Available data below:
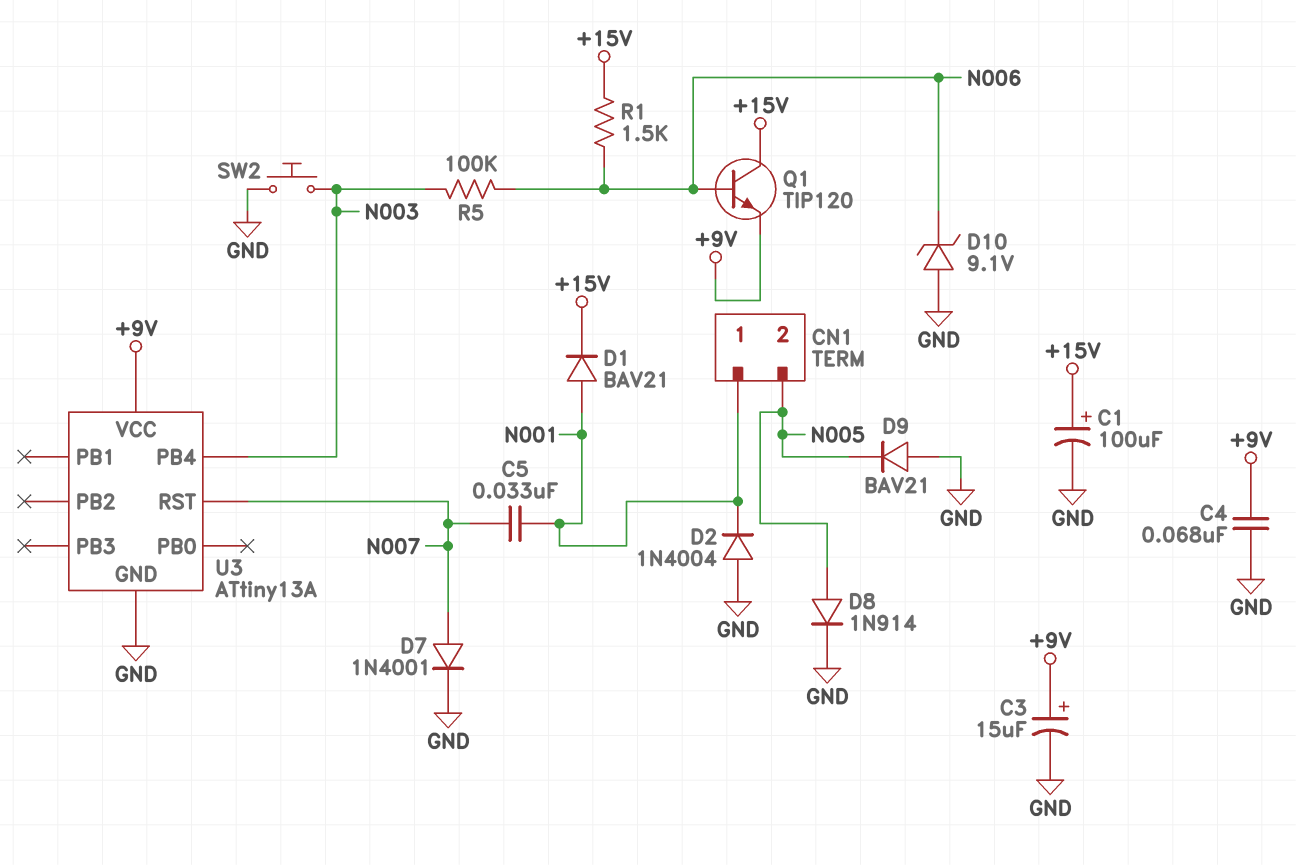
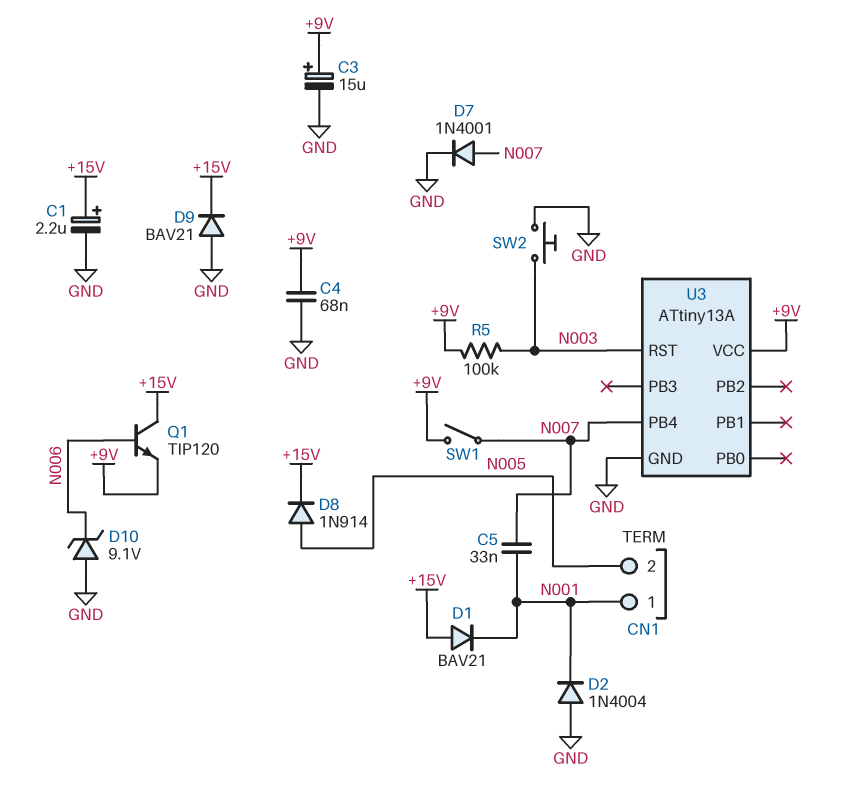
C1: 100uF (plus +15V, minus GND) -> 2.2uF (plus +15V, minus GND)
D1: diode BAV21 (A N001, K +15V) -> diode BAV21 (A +15V, K N001)
D8: diode 1N914 (A N005, K GND) -> diode 1N914 (A N005, K +15V)
D9: diode BAV21 (A GND, K N005) -> diode BAV21 (A GND, K +15V)
R1: 1.5k (+15V, N006) -> none
R5: 100k (N003, N006) -> 100k (+9V, N003)
SW1: none -> switch (+9V, N007)
U3 pin PB4: N003 -> N007
U3 pin RST: N007 -> N003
End of Available data.
Restate all the material verbatim; omit every picture.

**Task answer**
C1: 100uF (plus +15V, minus GND) -> 2.2uF (plus +15V, minus GND)
D1: diode BAV21 (A N001, K +15V) -> diode BAV21 (A +15V, K N001)
D8: diode 1N914 (A N005, K GND) -> diode 1N914 (A N005, K +15V)
D9: diode BAV21 (A GND, K N005) -> diode BAV21 (A GND, K +15V)
R1: 1.5k (+15V, N006) -> none
R5: 100k (N003, N006) -> 100k (+9V, N003)
SW1: none -> switch (+9V, N007)
U3 pin PB4: N003 -> N007
U3 pin RST: N007 -> N003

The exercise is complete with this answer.